ABOUT THIS TASK >> Begin your transcription at the line containing "R4: 2.4k (GND, N_12) -> 2.4k (+9V, N_12)" and continue it, word for word, to the final line below. Include only those lines and skip the pictures.

RECORDS FOR THIS TASK >>
------------------------

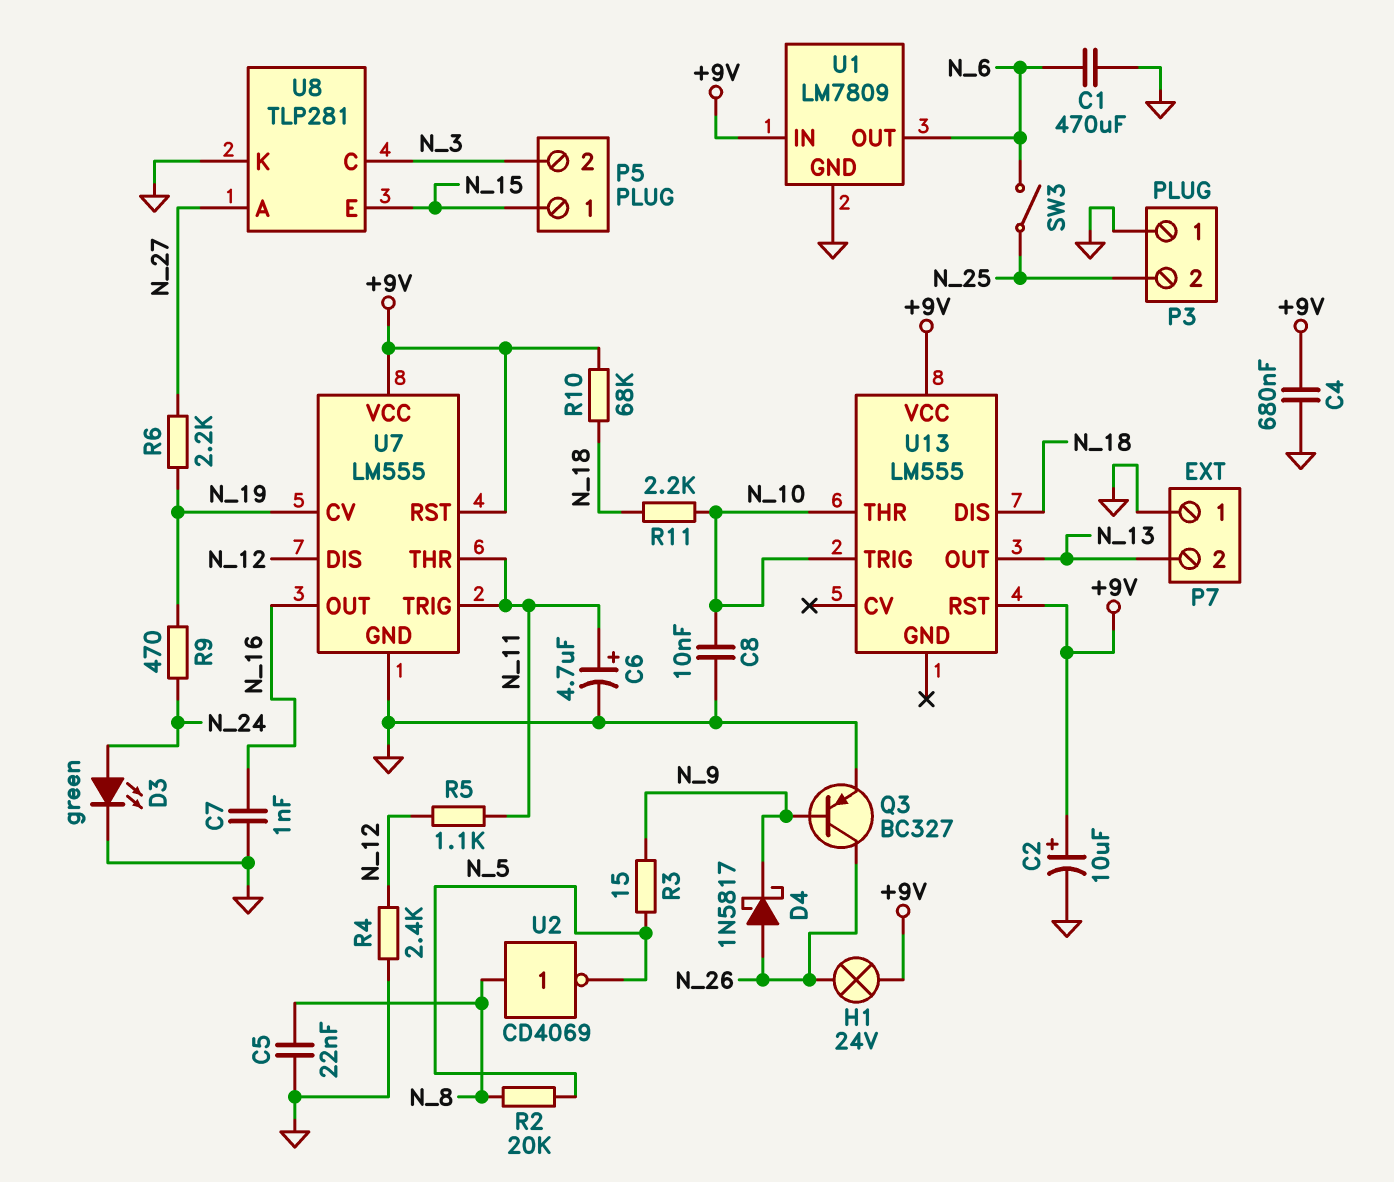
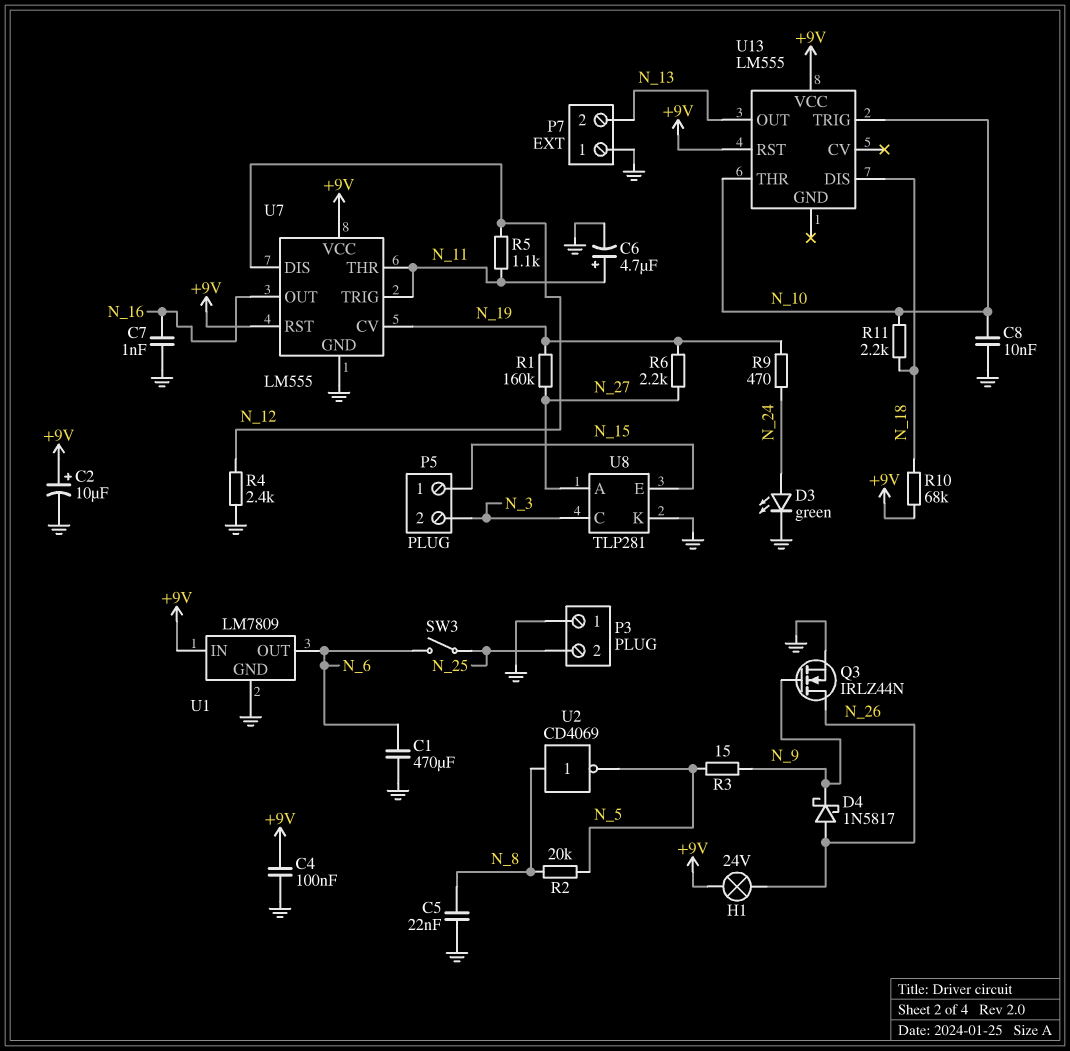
C4: 680nF (+9V, GND) -> 100nF (+9V, GND)
Q3: PNP BC327 (B N_9, C N_26, E GND) -> NMOS IRLZ44N (G N_9, D N_26, S GND)
R1: none -> 160k (N_19, N_27)

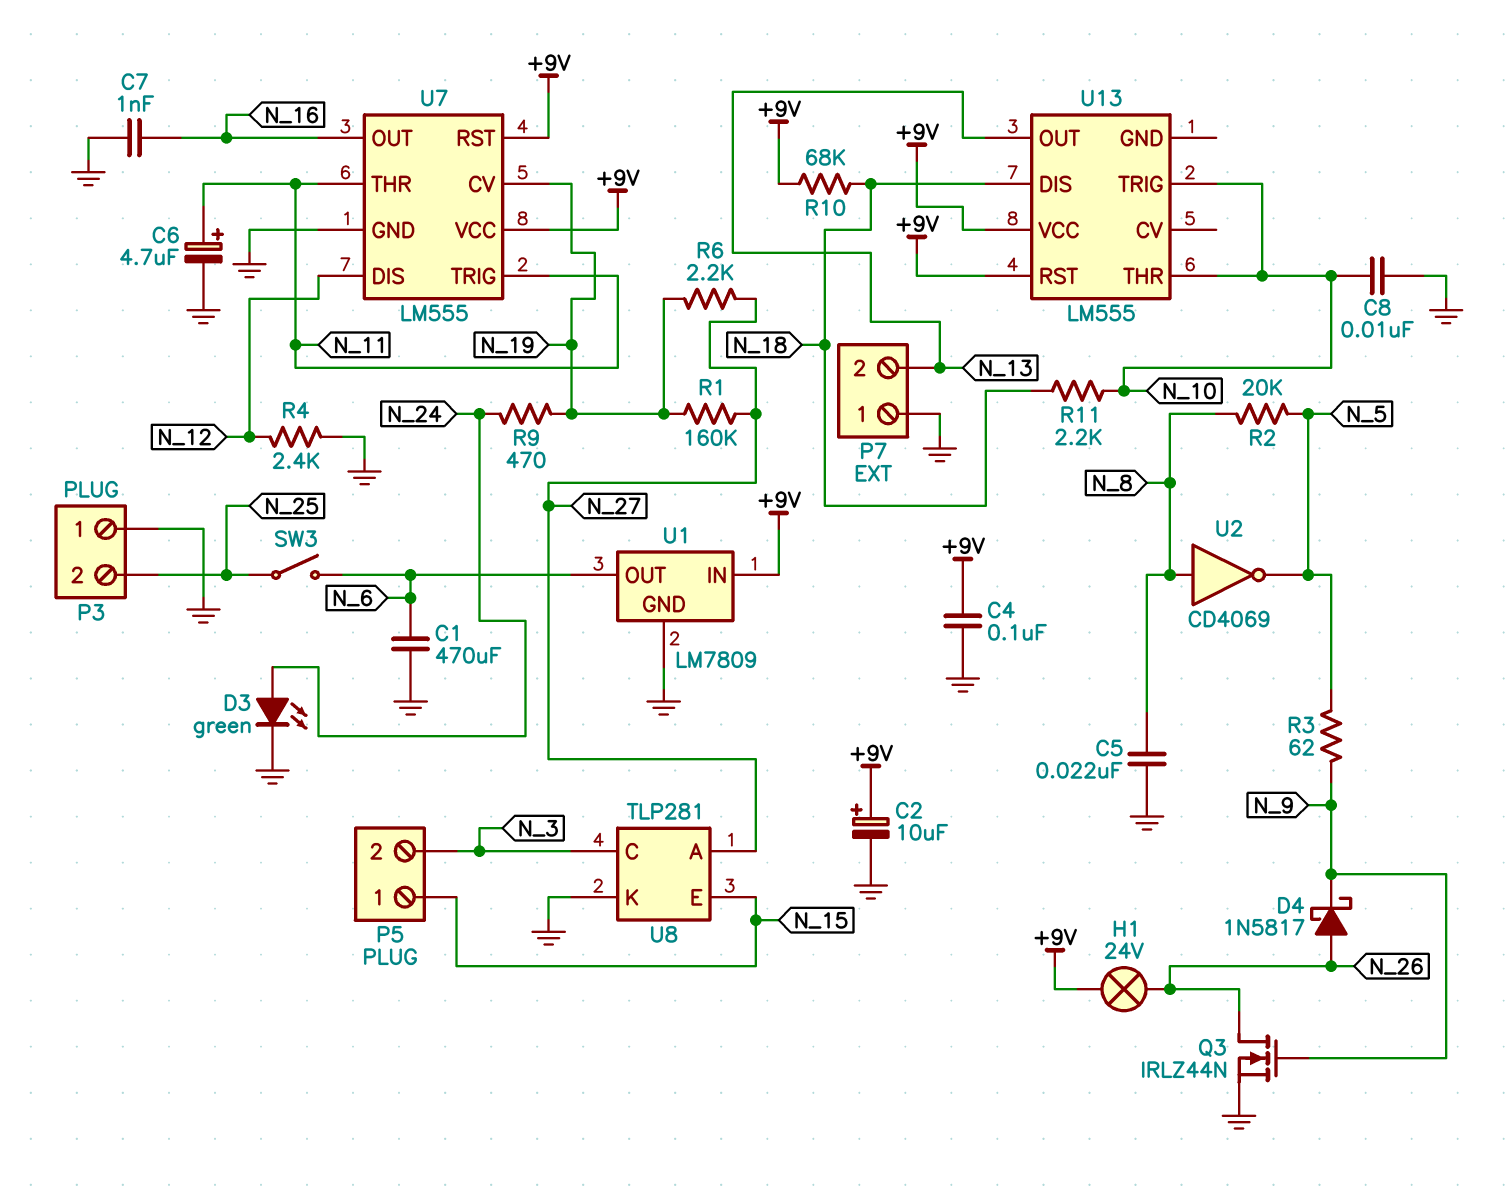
R3: 15 (N_5, N_9) -> 62 (N_5, N_9)
R5: 1.1k (N_11, N_12) -> none

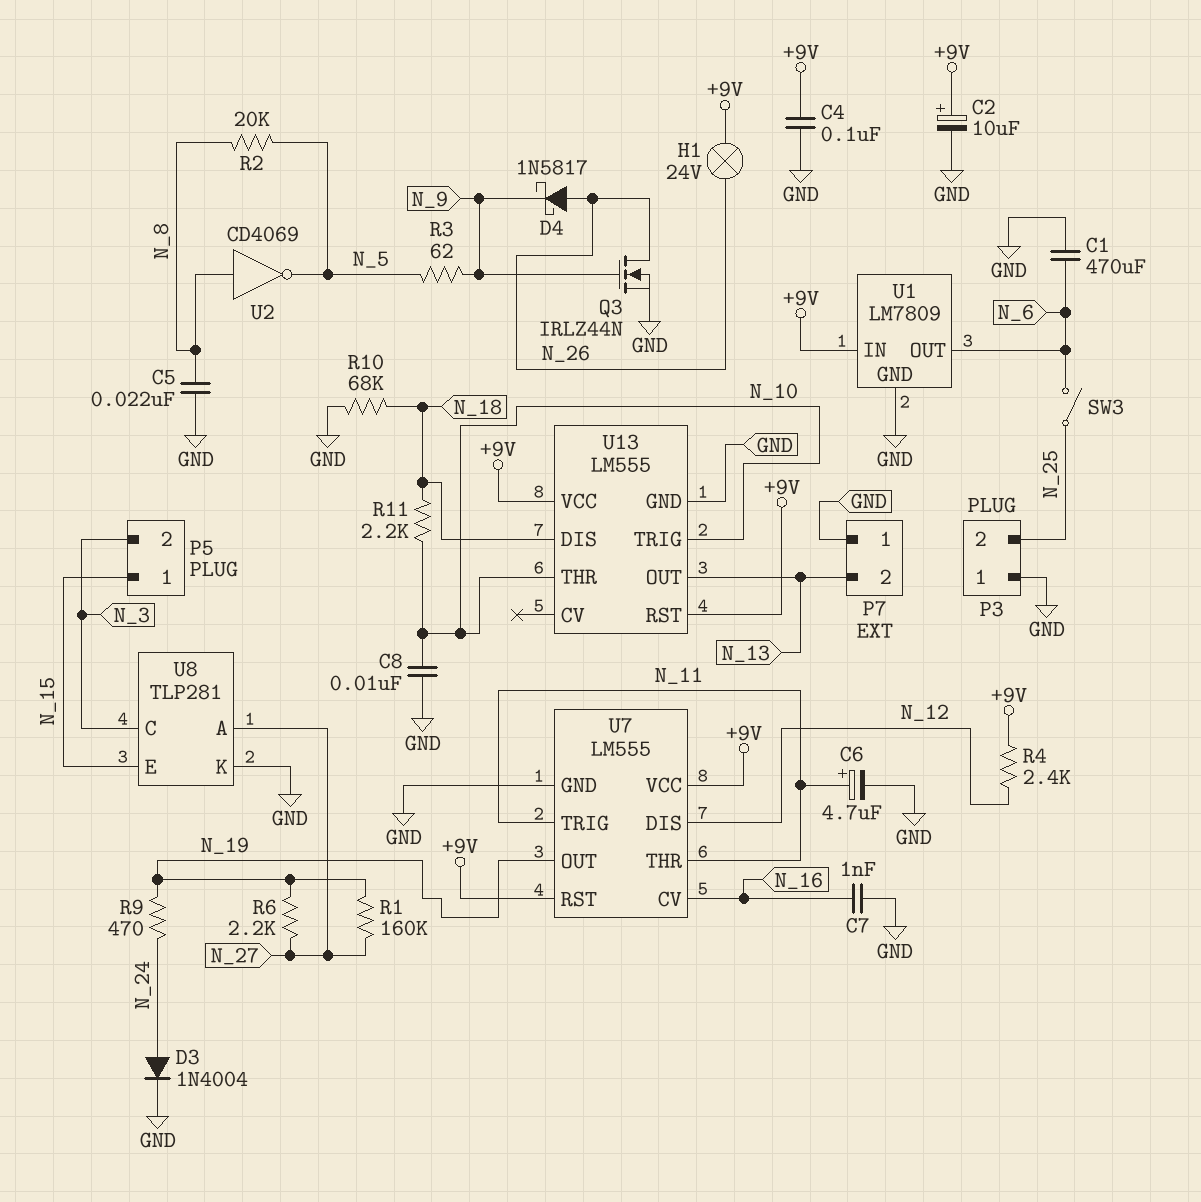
D3: LED green (A N_24, K GND) -> diode 1N4004 (A N_24, K GND)
R4: 2.4k (GND, N_12) -> 2.4k (+9V, N_12)
R10: 68k (+9V, N_18) -> 68k (GND, N_18)
U7 pin CV: N_19 -> N_16
U7 pin OUT: N_16 -> N_19
U13 pin GND: none -> GND

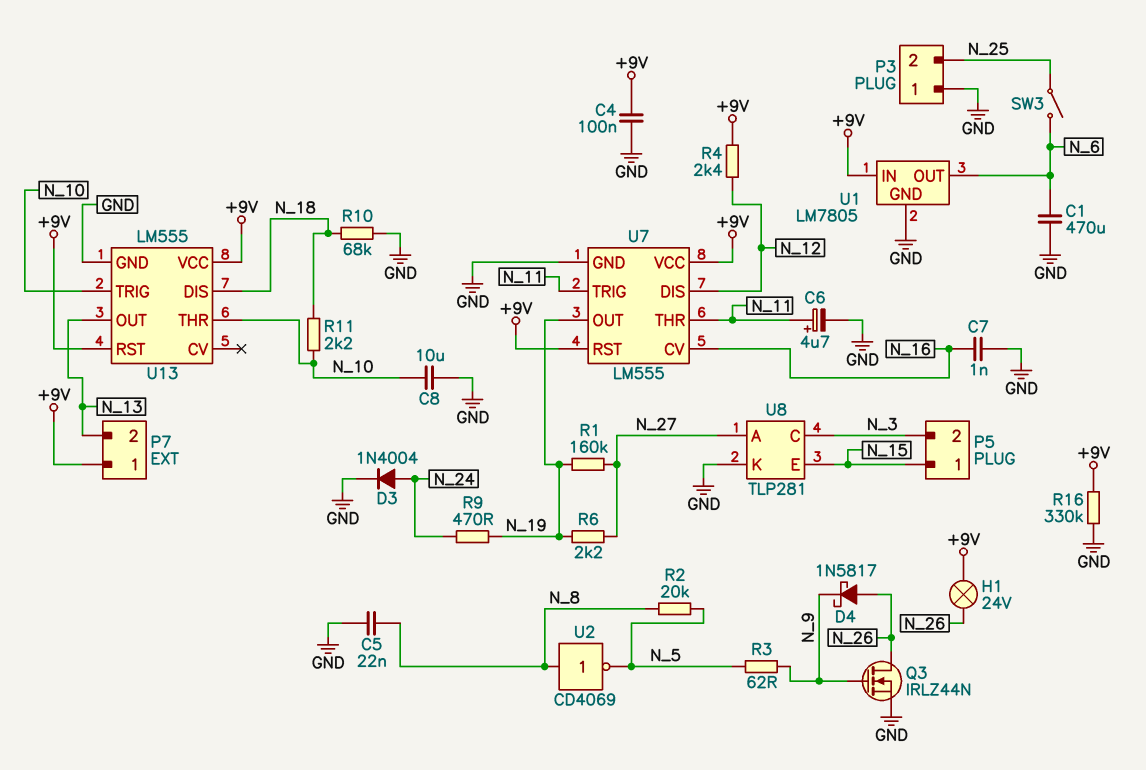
C2: 10uF (plus +9V, minus GND) -> none
C8: 10nF (GND, N_10) -> 10uF (GND, N_10)
P7 pin 1: GND -> +9V
R16: none -> 330k (+9V, GND)
U1: LM7809 -> LM7805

------------------------

RESPONSE BOX >>
R4: 2.4k (GND, N_12) -> 2.4k (+9V, N_12)
R10: 68k (+9V, N_18) -> 68k (GND, N_18)
U7 pin CV: N_19 -> N_16
U7 pin OUT: N_16 -> N_19
U13 pin GND: none -> GND

C2: 10uF (plus +9V, minus GND) -> none
C8: 10nF (GND, N_10) -> 10uF (GND, N_10)
P7 pin 1: GND -> +9V
R16: none -> 330k (+9V, GND)
U1: LM7809 -> LM7805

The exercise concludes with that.